#### PROBLEM DETAILS:
Set down each line of the data below exactly as it stands, dropping the pictures.

[RECORD EXTRACTS Boundary: Start]

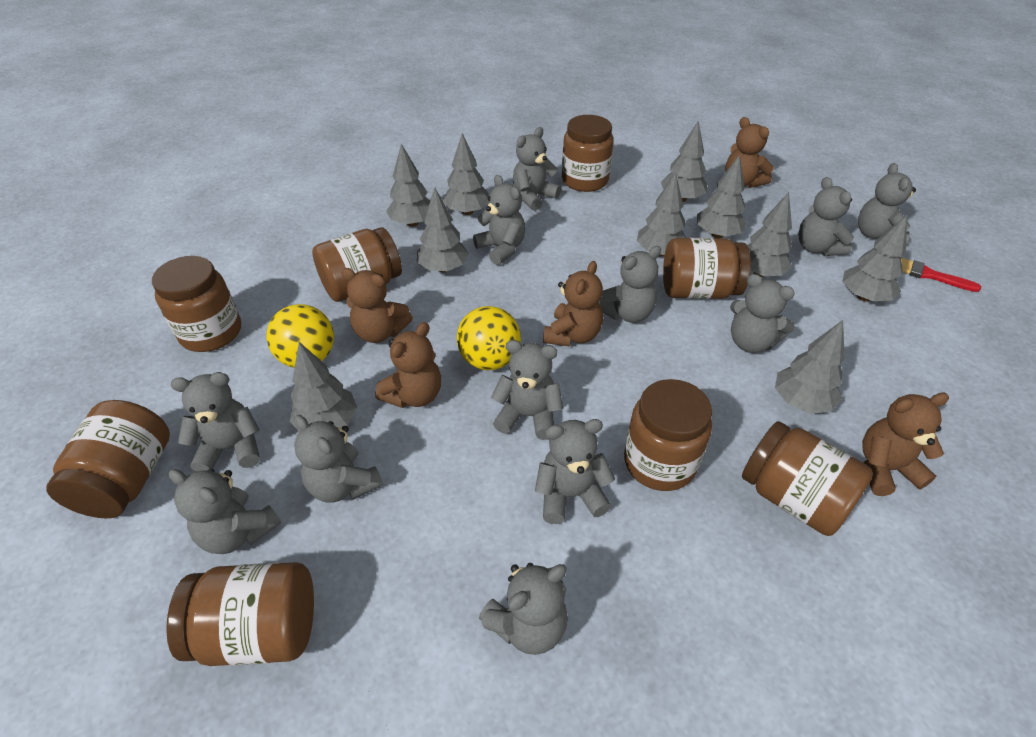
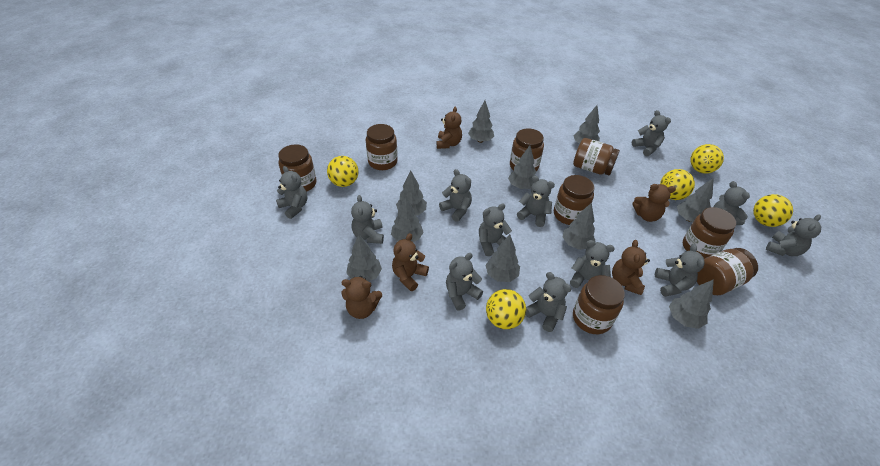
red brush: 1 -> 0
yellow ball: 2 -> 5

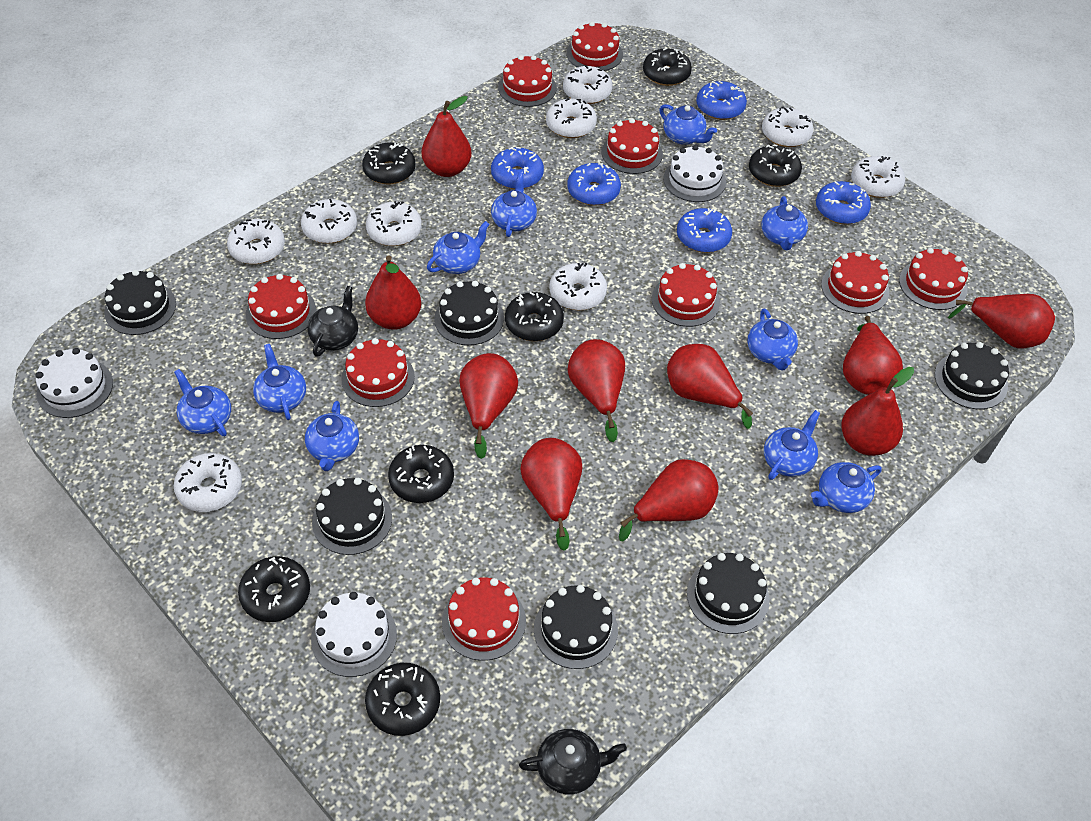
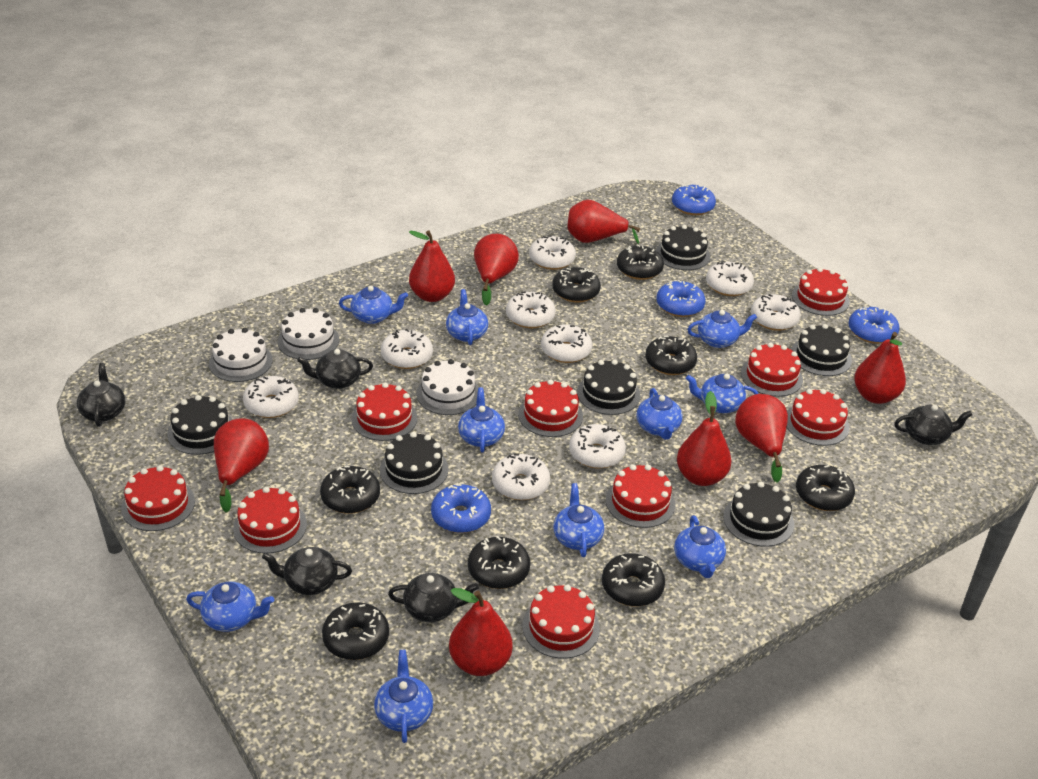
black donut: 7 -> 8
black teapot: 2 -> 5
blue donut: 5 -> 4
red pear: 10 -> 8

[RECORD EXTRACTS Boundary: End]

#### EXERCISE ANSWER:
red brush: 1 -> 0
yellow ball: 2 -> 5

black donut: 7 -> 8
black teapot: 2 -> 5
blue donut: 5 -> 4
red pear: 10 -> 8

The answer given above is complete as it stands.